(Saved data entries)

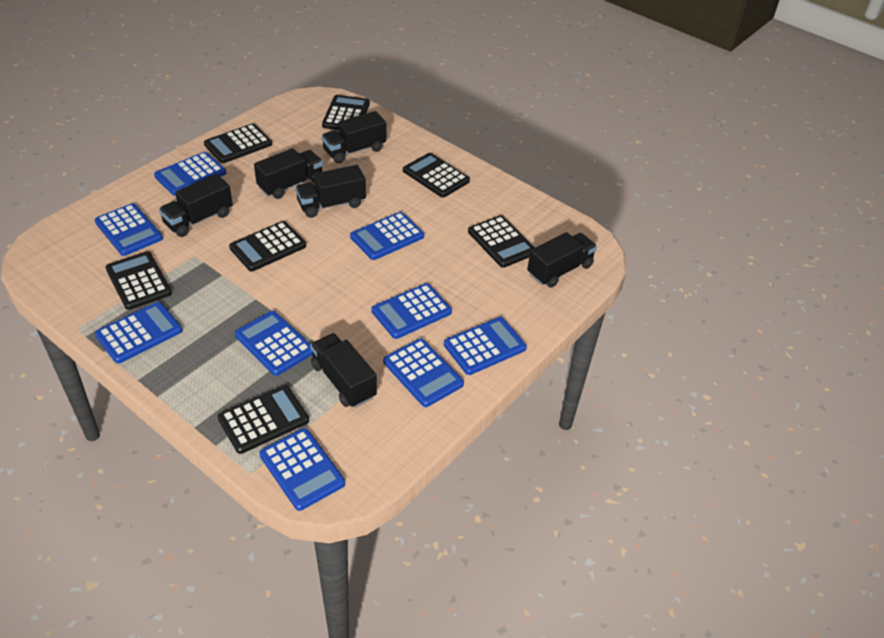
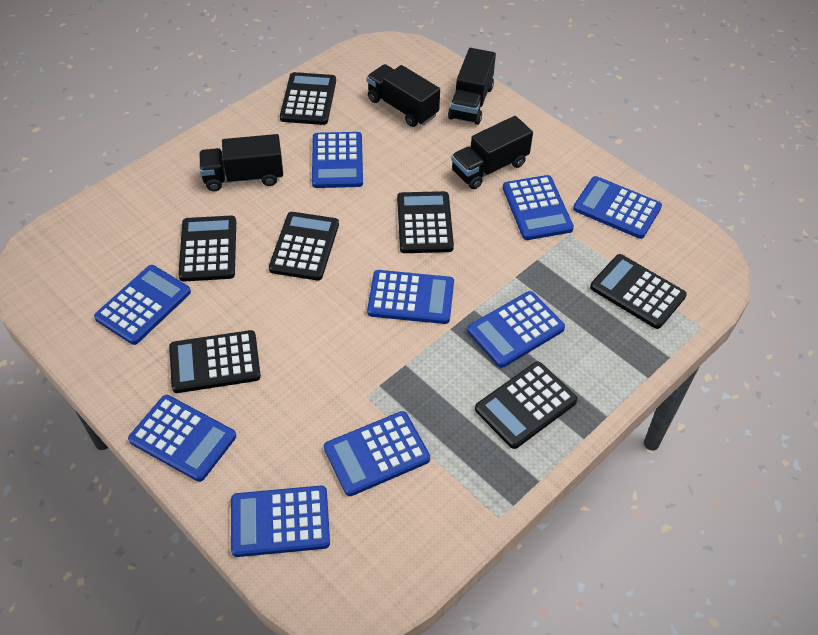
black truck: 6 -> 4

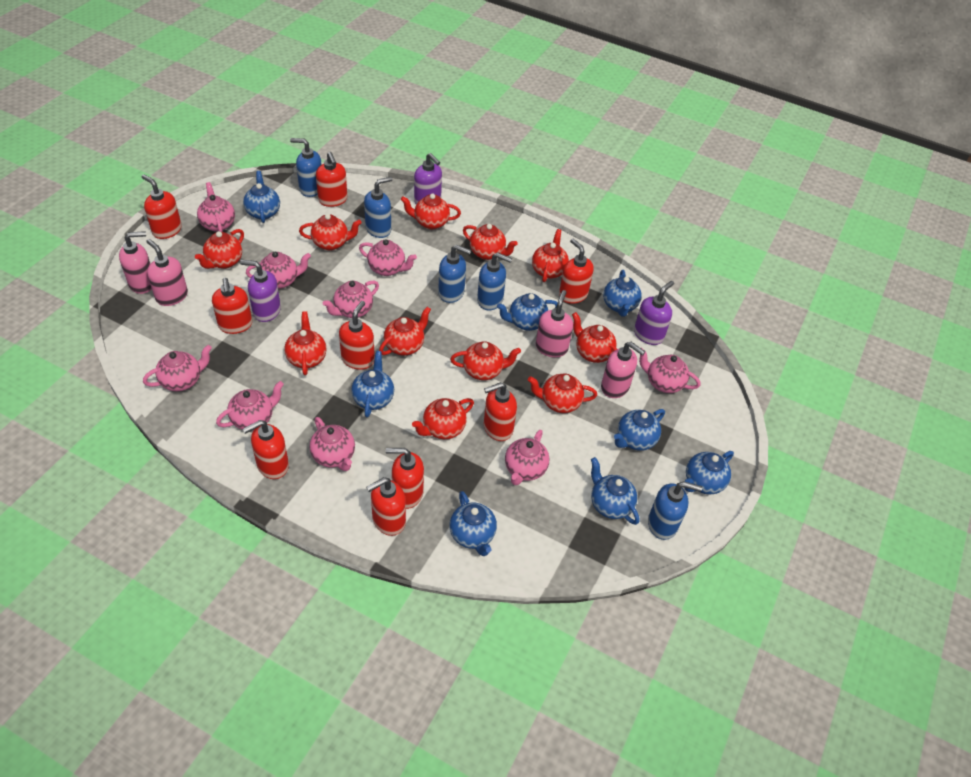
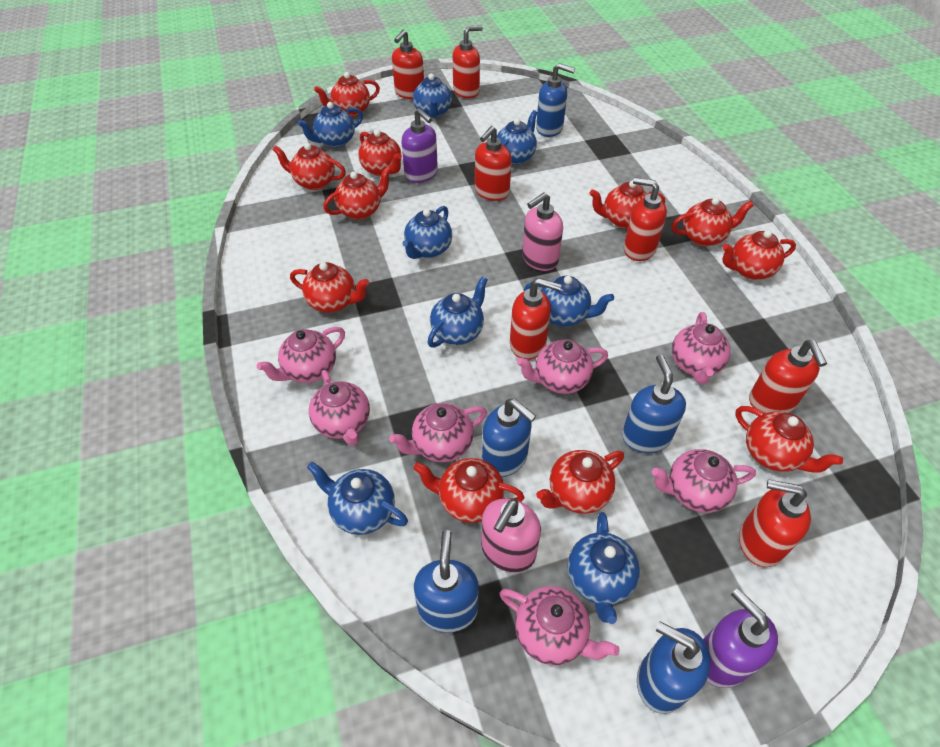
pink soap dispenser: 4 -> 2
pink teapot: 9 -> 7
purple soap dispenser: 3 -> 2
red soap dispenser: 9 -> 7

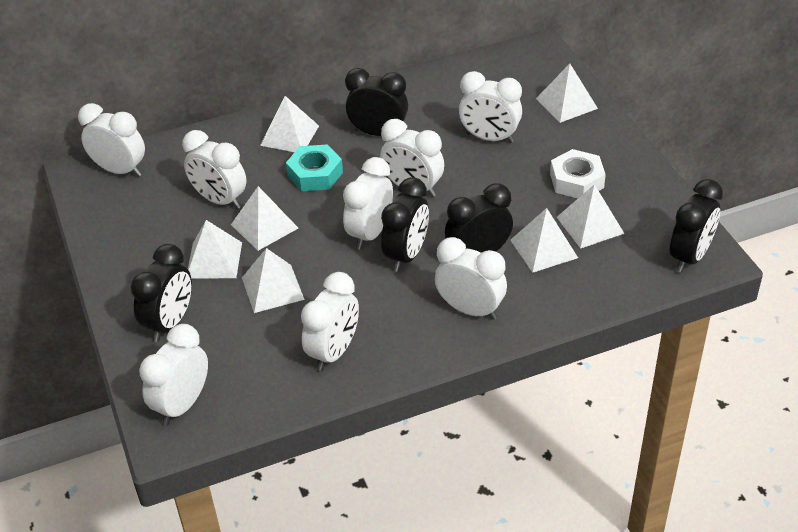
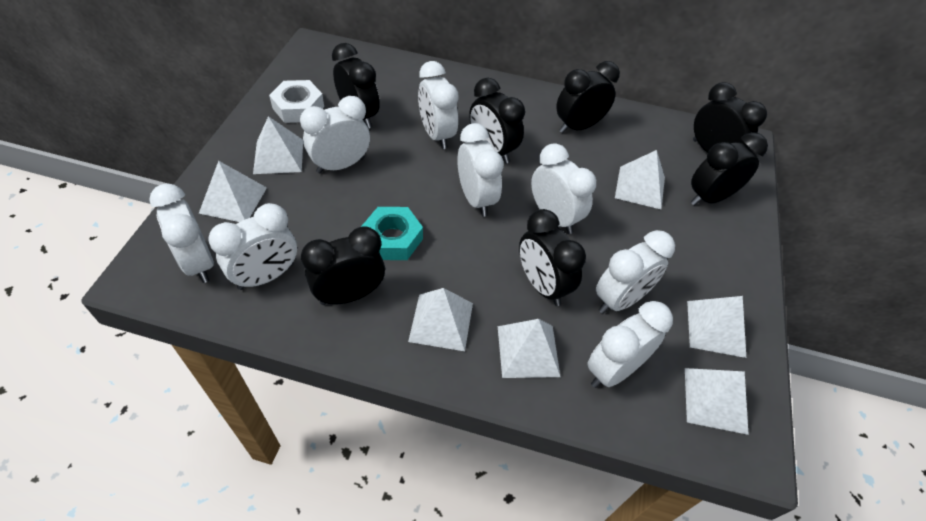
black clock: 5 -> 7

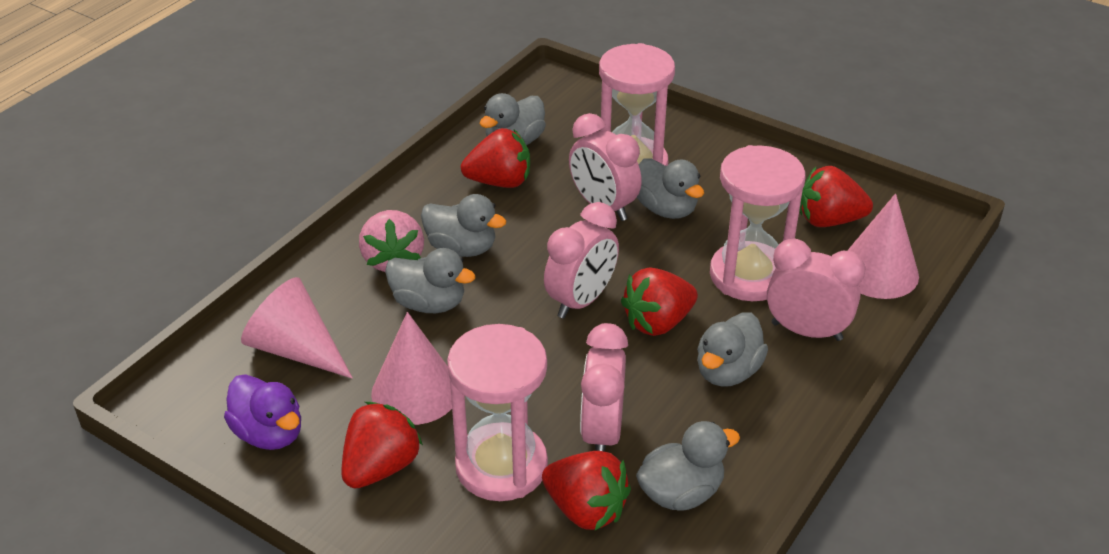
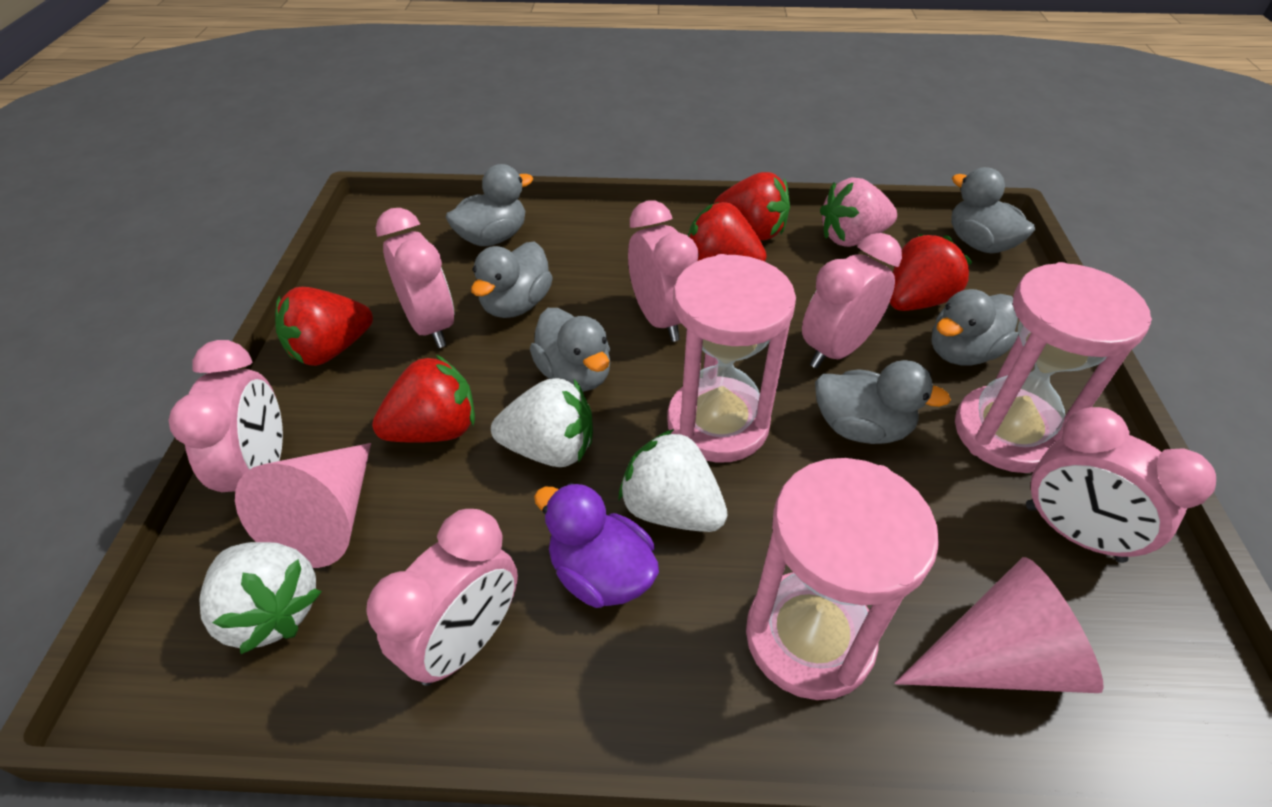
pink clock: 4 -> 6
pink cone: 3 -> 2
white strawberry: 0 -> 3

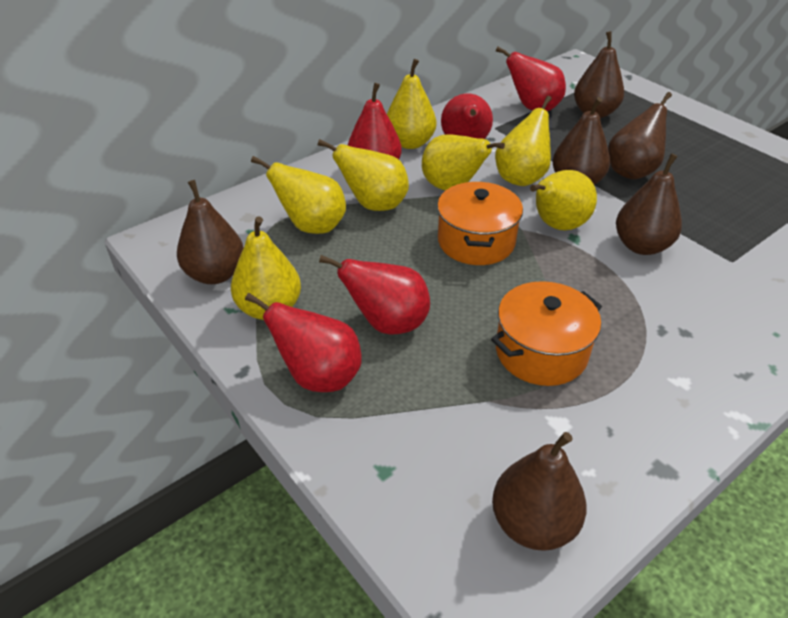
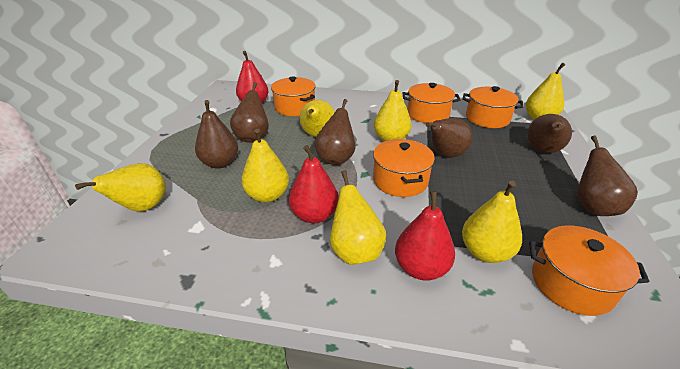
orange pot: 2 -> 5
red pear: 5 -> 3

Exercise goal
Nothing but the lines from the one holding "pink soap dispenser: 4 -> 2" through the final line of the records above belongs in the answer, each retyped exactly; omit the pictures.

Output
pink soap dispenser: 4 -> 2
pink teapot: 9 -> 7
purple soap dispenser: 3 -> 2
red soap dispenser: 9 -> 7

black clock: 5 -> 7

pink clock: 4 -> 6
pink cone: 3 -> 2
white strawberry: 0 -> 3

orange pot: 2 -> 5
red pear: 5 -> 3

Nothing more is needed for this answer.